* **Task directions**:
Locate each line in the data below that contains the string "kern", matching case, and copy every such line.

[START Information shown]

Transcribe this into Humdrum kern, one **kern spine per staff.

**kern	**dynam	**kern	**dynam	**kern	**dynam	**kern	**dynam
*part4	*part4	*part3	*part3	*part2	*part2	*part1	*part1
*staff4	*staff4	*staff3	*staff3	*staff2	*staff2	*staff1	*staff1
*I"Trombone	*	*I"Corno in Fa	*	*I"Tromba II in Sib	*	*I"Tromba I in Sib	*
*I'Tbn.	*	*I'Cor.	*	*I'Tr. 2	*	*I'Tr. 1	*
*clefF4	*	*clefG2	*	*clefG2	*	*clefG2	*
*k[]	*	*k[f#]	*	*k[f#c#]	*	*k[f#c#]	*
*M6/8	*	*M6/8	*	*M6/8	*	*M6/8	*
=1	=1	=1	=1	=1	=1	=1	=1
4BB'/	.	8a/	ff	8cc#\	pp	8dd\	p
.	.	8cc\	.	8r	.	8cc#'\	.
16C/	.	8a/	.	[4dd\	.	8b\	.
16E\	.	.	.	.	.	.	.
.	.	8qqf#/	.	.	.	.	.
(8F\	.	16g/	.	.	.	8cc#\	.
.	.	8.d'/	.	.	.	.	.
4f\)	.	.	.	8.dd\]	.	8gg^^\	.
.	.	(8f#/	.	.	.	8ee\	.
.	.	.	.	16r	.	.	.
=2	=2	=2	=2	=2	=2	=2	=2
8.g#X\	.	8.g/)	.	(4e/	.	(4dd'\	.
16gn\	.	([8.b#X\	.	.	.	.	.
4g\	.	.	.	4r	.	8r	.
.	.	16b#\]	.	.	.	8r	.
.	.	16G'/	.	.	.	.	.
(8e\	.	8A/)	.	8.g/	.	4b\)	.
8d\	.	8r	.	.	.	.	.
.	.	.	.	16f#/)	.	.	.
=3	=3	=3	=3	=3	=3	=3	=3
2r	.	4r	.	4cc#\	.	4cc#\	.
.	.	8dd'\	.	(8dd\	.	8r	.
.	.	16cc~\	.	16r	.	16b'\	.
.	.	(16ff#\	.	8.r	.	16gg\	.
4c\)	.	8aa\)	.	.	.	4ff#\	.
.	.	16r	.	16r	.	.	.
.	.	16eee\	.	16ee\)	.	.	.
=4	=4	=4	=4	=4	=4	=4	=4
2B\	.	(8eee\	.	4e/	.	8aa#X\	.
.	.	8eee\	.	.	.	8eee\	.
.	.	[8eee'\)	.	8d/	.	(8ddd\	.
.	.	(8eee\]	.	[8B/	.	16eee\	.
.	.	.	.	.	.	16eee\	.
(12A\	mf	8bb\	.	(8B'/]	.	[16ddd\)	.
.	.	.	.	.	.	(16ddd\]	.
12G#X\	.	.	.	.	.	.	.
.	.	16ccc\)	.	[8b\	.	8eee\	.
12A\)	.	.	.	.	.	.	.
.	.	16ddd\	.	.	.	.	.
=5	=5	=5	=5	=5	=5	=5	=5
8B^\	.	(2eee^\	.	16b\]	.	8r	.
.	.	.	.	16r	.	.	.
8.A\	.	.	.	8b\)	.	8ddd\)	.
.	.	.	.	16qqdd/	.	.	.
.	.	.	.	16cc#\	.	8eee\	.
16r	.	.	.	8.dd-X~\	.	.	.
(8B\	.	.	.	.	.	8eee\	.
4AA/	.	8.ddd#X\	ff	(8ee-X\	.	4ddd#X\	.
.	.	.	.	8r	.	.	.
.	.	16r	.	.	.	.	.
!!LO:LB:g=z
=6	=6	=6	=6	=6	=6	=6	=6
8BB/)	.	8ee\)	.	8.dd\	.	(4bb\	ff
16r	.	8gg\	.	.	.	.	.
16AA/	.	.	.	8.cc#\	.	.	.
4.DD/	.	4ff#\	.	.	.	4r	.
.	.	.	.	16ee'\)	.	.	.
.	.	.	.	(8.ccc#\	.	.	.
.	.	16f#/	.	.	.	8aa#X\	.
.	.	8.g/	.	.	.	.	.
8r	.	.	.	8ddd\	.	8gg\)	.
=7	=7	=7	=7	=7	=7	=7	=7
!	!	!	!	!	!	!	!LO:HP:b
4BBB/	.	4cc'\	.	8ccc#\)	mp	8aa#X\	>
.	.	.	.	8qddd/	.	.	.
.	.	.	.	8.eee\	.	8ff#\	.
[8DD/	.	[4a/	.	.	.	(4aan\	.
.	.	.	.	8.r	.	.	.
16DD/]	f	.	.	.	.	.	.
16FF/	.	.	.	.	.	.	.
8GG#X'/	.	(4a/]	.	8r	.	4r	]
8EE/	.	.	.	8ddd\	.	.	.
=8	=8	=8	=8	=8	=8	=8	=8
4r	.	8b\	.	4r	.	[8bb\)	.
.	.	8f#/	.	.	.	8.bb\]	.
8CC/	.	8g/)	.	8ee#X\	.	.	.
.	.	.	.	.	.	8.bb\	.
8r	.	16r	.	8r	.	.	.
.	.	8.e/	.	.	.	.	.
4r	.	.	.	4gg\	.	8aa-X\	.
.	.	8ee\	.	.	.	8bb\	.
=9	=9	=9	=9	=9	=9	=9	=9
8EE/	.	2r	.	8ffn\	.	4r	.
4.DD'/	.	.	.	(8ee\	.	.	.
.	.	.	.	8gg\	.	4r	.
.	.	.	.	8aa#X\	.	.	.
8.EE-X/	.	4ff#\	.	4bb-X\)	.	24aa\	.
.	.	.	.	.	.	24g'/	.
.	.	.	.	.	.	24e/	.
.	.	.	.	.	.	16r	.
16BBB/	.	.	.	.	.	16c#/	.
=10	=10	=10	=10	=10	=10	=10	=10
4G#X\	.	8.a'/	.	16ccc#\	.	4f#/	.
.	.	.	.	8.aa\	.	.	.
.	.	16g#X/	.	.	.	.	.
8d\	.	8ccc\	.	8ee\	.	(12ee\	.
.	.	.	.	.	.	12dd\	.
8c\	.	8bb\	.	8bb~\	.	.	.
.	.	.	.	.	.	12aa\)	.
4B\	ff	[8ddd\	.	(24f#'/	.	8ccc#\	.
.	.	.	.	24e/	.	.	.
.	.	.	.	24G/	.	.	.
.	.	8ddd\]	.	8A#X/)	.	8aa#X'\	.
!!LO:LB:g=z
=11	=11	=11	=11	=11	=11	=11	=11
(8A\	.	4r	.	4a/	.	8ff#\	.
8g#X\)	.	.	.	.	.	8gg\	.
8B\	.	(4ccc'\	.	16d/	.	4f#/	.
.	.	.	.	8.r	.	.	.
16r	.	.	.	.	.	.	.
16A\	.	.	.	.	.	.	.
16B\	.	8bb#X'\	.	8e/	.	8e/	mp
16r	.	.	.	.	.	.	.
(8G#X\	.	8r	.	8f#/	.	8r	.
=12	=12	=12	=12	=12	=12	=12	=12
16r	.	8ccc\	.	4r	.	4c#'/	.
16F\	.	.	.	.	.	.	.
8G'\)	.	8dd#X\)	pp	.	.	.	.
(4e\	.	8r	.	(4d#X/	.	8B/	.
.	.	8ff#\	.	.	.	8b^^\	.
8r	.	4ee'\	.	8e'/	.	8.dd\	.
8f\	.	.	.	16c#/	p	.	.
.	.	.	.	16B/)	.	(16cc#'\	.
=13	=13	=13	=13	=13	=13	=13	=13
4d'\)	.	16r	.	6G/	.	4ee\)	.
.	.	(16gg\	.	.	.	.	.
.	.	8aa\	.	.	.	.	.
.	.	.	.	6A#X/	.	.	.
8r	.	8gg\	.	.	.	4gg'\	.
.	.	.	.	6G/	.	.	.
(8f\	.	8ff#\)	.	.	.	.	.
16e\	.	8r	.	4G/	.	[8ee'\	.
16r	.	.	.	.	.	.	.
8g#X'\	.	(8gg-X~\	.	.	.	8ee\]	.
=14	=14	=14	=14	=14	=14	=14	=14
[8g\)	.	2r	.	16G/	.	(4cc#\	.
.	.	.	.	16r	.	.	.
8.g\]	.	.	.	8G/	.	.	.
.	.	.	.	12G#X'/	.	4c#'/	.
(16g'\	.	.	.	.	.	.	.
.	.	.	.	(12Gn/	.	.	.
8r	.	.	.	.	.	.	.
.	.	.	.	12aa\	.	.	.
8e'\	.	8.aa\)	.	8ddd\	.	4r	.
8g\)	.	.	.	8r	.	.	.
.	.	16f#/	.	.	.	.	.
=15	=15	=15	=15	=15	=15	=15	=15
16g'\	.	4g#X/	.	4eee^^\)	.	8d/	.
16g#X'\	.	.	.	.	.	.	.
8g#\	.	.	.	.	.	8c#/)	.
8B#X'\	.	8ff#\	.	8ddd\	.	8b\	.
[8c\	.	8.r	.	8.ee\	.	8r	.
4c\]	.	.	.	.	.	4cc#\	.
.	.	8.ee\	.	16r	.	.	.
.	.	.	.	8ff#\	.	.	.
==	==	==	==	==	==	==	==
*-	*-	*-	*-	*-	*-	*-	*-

[END Information shown]

* **Output of the task**:
Transcribe this into Humdrum kern, one **kern spine per staff.
**kern	**dynam	**kern	**dynam	**kern	**dynam	**kern	**dynam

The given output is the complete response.